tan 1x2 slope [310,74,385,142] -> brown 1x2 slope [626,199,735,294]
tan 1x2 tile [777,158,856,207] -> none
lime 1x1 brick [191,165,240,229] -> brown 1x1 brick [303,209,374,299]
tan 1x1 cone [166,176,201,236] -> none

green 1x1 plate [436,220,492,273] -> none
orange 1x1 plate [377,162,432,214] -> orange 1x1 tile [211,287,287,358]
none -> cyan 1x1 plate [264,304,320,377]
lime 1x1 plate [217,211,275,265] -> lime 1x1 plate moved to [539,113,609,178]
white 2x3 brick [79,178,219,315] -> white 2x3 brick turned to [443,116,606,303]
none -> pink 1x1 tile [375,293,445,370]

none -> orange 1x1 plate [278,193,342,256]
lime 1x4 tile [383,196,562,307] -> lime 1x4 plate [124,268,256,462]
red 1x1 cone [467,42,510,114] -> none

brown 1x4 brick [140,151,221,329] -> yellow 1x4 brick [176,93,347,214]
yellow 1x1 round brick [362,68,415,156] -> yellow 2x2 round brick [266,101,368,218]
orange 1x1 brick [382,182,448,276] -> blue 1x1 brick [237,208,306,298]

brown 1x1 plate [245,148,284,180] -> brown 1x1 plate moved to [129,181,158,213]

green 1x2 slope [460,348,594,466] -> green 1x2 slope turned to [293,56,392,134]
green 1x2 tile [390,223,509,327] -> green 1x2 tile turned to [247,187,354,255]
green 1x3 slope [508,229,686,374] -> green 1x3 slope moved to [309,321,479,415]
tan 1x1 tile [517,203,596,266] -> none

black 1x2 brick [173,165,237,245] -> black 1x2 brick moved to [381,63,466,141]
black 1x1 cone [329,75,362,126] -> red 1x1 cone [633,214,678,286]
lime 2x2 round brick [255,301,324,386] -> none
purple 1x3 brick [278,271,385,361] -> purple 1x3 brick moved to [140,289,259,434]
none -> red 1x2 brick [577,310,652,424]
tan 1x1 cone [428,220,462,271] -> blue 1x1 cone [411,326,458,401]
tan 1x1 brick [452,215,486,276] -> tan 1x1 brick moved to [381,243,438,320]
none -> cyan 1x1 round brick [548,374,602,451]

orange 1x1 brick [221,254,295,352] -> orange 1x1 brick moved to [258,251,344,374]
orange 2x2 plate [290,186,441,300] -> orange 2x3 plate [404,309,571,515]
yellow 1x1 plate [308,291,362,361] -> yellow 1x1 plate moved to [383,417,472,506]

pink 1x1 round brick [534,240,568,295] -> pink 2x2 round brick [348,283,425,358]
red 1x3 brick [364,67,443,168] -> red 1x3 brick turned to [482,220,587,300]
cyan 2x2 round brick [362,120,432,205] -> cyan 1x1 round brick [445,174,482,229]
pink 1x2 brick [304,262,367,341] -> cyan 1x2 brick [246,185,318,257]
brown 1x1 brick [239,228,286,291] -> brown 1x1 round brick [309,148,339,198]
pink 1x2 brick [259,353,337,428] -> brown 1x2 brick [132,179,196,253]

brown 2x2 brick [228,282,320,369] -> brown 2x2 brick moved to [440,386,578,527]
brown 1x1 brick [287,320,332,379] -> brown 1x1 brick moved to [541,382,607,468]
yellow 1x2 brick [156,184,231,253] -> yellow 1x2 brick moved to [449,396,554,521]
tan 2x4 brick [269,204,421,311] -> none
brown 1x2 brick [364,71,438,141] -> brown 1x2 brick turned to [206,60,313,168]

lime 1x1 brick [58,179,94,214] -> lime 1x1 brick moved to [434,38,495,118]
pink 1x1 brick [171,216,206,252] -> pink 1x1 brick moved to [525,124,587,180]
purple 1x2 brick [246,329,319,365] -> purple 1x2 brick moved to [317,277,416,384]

----

Starting with the first line of the listing above, copy each line exactly until you have copied the line containing "none -> cyan 1x1 plate [264,304,320,377]". Stop there.

ANSWER TO THE EXERCISE ::
tan 1x2 slope [310,74,385,142] -> brown 1x2 slope [626,199,735,294]
tan 1x2 tile [777,158,856,207] -> none
lime 1x1 brick [191,165,240,229] -> brown 1x1 brick [303,209,374,299]
tan 1x1 cone [166,176,201,236] -> none

green 1x1 plate [436,220,492,273] -> none
orange 1x1 plate [377,162,432,214] -> orange 1x1 tile [211,287,287,358]
none -> cyan 1x1 plate [264,304,320,377]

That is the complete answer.